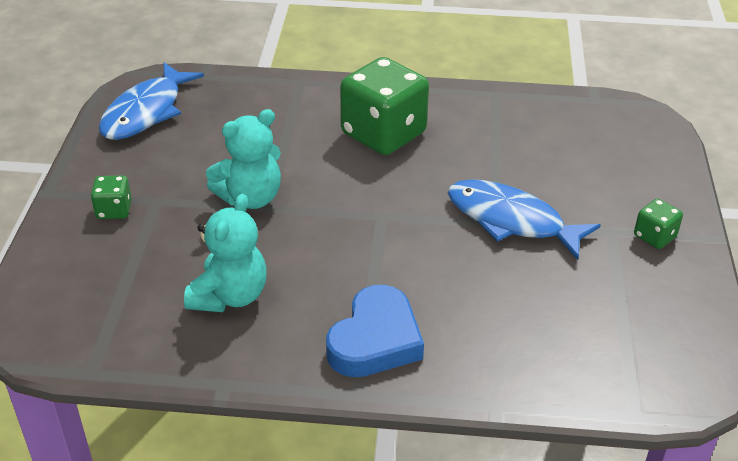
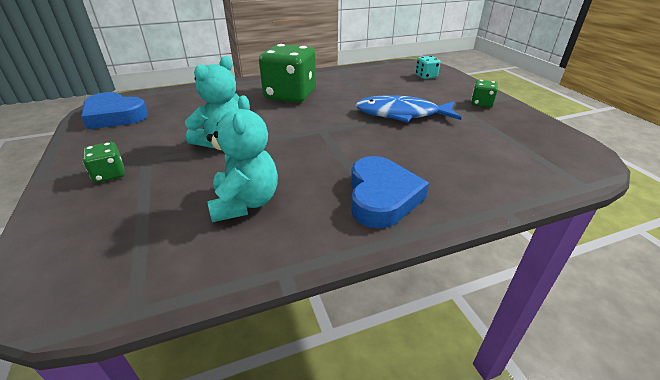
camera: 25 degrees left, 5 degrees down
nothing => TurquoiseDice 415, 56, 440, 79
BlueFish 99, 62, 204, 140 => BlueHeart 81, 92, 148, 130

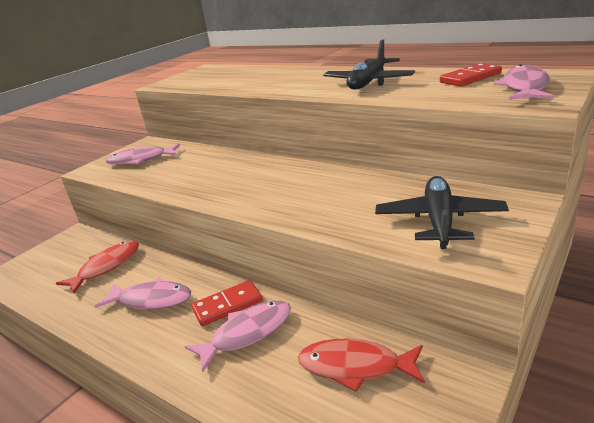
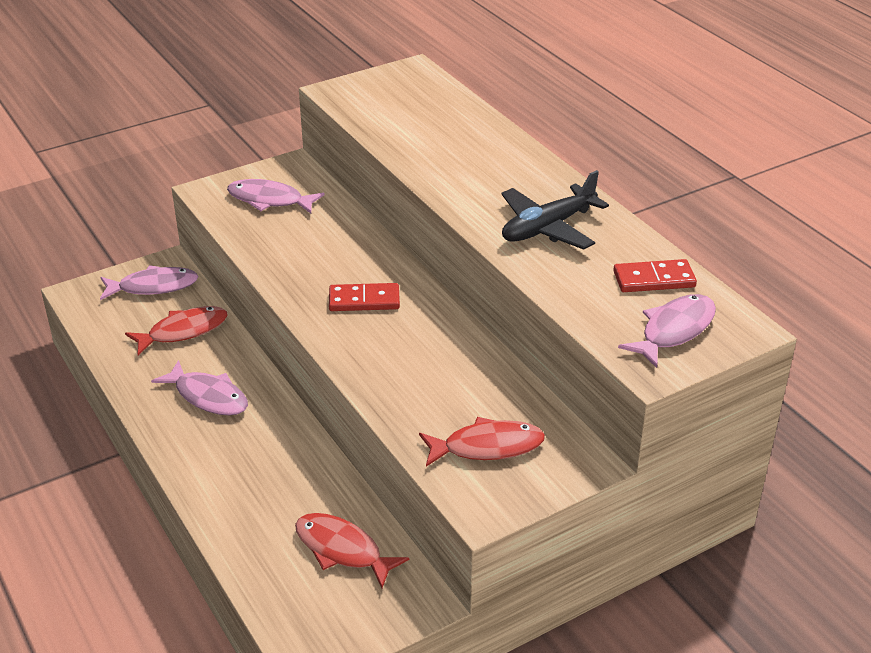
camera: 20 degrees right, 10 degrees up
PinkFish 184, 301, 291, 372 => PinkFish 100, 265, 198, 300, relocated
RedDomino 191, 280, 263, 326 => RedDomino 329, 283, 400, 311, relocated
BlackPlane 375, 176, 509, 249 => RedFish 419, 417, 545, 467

======

- Exercise goal:
An image-free, exact version of the listing above is required.

- Solution to the problem:
camera: 25 degrees left, 5 degrees down
nothing => TurquoiseDice 415, 56, 440, 79
BlueFish 99, 62, 204, 140 => BlueHeart 81, 92, 148, 130

camera: 20 degrees right, 10 degrees up
PinkFish 184, 301, 291, 372 => PinkFish 100, 265, 198, 300, relocated
RedDomino 191, 280, 263, 326 => RedDomino 329, 283, 400, 311, relocated
BlackPlane 375, 176, 509, 249 => RedFish 419, 417, 545, 467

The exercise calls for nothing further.